Material for this task ->
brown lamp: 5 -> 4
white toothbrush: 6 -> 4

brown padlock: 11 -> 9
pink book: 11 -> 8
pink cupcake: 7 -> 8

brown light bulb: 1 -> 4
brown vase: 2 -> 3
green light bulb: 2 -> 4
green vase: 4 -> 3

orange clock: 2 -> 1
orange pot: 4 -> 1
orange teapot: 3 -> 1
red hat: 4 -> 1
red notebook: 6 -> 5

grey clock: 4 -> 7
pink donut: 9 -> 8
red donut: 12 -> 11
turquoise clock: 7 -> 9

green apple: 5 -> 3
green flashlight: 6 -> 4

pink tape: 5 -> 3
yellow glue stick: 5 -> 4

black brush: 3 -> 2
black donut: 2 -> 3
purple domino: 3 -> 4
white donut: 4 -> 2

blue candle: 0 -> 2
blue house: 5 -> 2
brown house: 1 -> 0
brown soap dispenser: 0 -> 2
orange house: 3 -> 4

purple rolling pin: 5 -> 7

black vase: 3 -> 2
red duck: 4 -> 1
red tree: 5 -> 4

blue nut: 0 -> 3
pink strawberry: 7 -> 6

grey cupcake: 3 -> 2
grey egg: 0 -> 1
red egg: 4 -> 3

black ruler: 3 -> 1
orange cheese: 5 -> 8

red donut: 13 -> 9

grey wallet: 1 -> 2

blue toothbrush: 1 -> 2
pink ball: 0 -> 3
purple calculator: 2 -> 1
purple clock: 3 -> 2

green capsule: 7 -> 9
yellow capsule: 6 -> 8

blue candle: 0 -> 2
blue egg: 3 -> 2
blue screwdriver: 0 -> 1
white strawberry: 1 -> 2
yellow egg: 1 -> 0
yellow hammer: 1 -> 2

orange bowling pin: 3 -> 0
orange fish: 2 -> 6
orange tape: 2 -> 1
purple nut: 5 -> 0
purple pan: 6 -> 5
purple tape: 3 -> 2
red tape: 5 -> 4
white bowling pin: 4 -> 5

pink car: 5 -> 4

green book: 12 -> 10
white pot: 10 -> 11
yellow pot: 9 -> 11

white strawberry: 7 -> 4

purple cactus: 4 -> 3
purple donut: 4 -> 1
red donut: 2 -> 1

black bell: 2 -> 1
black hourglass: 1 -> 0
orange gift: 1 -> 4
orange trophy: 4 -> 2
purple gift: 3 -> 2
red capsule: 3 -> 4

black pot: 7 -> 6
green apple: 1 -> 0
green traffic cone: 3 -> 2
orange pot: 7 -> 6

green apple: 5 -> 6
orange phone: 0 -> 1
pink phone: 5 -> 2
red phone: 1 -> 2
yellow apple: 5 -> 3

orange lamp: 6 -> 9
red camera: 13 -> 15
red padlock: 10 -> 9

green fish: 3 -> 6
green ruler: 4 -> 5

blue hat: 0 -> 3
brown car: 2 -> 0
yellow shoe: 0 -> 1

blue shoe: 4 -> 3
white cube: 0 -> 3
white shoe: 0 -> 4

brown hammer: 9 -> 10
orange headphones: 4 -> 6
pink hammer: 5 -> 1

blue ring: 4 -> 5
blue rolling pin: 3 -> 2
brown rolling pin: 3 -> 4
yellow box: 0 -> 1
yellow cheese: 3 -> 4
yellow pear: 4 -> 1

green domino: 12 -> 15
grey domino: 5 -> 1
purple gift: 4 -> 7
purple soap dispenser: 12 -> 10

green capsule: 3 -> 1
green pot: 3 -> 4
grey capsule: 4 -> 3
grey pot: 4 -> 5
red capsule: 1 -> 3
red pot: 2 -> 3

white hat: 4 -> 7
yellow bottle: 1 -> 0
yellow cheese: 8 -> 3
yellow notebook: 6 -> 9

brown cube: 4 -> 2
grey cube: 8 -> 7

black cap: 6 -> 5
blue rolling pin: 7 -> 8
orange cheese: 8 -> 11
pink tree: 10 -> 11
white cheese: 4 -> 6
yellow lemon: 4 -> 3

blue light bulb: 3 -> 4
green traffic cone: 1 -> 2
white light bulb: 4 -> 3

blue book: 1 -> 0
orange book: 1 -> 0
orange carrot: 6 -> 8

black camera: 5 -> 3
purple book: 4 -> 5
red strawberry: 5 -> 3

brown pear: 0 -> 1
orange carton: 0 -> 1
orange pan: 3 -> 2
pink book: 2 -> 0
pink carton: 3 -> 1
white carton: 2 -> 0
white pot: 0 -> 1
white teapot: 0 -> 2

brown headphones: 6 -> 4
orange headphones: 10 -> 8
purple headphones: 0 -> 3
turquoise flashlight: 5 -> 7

Your objective -> Every entry is to be repeated precisely as it stands.

Answer for this exercise ->
brown lamp: 5 -> 4
white toothbrush: 6 -> 4

brown padlock: 11 -> 9
pink book: 11 -> 8
pink cupcake: 7 -> 8

brown light bulb: 1 -> 4
brown vase: 2 -> 3
green light bulb: 2 -> 4
green vase: 4 -> 3

orange clock: 2 -> 1
orange pot: 4 -> 1
orange teapot: 3 -> 1
red hat: 4 -> 1
red notebook: 6 -> 5

grey clock: 4 -> 7
pink donut: 9 -> 8
red donut: 12 -> 11
turquoise clock: 7 -> 9

green apple: 5 -> 3
green flashlight: 6 -> 4

pink tape: 5 -> 3
yellow glue stick: 5 -> 4

black brush: 3 -> 2
black donut: 2 -> 3
purple domino: 3 -> 4
white donut: 4 -> 2

blue candle: 0 -> 2
blue house: 5 -> 2
brown house: 1 -> 0
brown soap dispenser: 0 -> 2
orange house: 3 -> 4

purple rolling pin: 5 -> 7

black vase: 3 -> 2
red duck: 4 -> 1
red tree: 5 -> 4

blue nut: 0 -> 3
pink strawberry: 7 -> 6

grey cupcake: 3 -> 2
grey egg: 0 -> 1
red egg: 4 -> 3

black ruler: 3 -> 1
orange cheese: 5 -> 8

red donut: 13 -> 9

grey wallet: 1 -> 2

blue toothbrush: 1 -> 2
pink ball: 0 -> 3
purple calculator: 2 -> 1
purple clock: 3 -> 2

green capsule: 7 -> 9
yellow capsule: 6 -> 8

blue candle: 0 -> 2
blue egg: 3 -> 2
blue screwdriver: 0 -> 1
white strawberry: 1 -> 2
yellow egg: 1 -> 0
yellow hammer: 1 -> 2

orange bowling pin: 3 -> 0
orange fish: 2 -> 6
orange tape: 2 -> 1
purple nut: 5 -> 0
purple pan: 6 -> 5
purple tape: 3 -> 2
red tape: 5 -> 4
white bowling pin: 4 -> 5

pink car: 5 -> 4

green book: 12 -> 10
white pot: 10 -> 11
yellow pot: 9 -> 11

white strawberry: 7 -> 4

purple cactus: 4 -> 3
purple donut: 4 -> 1
red donut: 2 -> 1

black bell: 2 -> 1
black hourglass: 1 -> 0
orange gift: 1 -> 4
orange trophy: 4 -> 2
purple gift: 3 -> 2
red capsule: 3 -> 4

black pot: 7 -> 6
green apple: 1 -> 0
green traffic cone: 3 -> 2
orange pot: 7 -> 6

green apple: 5 -> 6
orange phone: 0 -> 1
pink phone: 5 -> 2
red phone: 1 -> 2
yellow apple: 5 -> 3

orange lamp: 6 -> 9
red camera: 13 -> 15
red padlock: 10 -> 9

green fish: 3 -> 6
green ruler: 4 -> 5

blue hat: 0 -> 3
brown car: 2 -> 0
yellow shoe: 0 -> 1

blue shoe: 4 -> 3
white cube: 0 -> 3
white shoe: 0 -> 4

brown hammer: 9 -> 10
orange headphones: 4 -> 6
pink hammer: 5 -> 1

blue ring: 4 -> 5
blue rolling pin: 3 -> 2
brown rolling pin: 3 -> 4
yellow box: 0 -> 1
yellow cheese: 3 -> 4
yellow pear: 4 -> 1

green domino: 12 -> 15
grey domino: 5 -> 1
purple gift: 4 -> 7
purple soap dispenser: 12 -> 10

green capsule: 3 -> 1
green pot: 3 -> 4
grey capsule: 4 -> 3
grey pot: 4 -> 5
red capsule: 1 -> 3
red pot: 2 -> 3

white hat: 4 -> 7
yellow bottle: 1 -> 0
yellow cheese: 8 -> 3
yellow notebook: 6 -> 9

brown cube: 4 -> 2
grey cube: 8 -> 7

black cap: 6 -> 5
blue rolling pin: 7 -> 8
orange cheese: 8 -> 11
pink tree: 10 -> 11
white cheese: 4 -> 6
yellow lemon: 4 -> 3

blue light bulb: 3 -> 4
green traffic cone: 1 -> 2
white light bulb: 4 -> 3

blue book: 1 -> 0
orange book: 1 -> 0
orange carrot: 6 -> 8

black camera: 5 -> 3
purple book: 4 -> 5
red strawberry: 5 -> 3

brown pear: 0 -> 1
orange carton: 0 -> 1
orange pan: 3 -> 2
pink book: 2 -> 0
pink carton: 3 -> 1
white carton: 2 -> 0
white pot: 0 -> 1
white teapot: 0 -> 2

brown headphones: 6 -> 4
orange headphones: 10 -> 8
purple headphones: 0 -> 3
turquoise flashlight: 5 -> 7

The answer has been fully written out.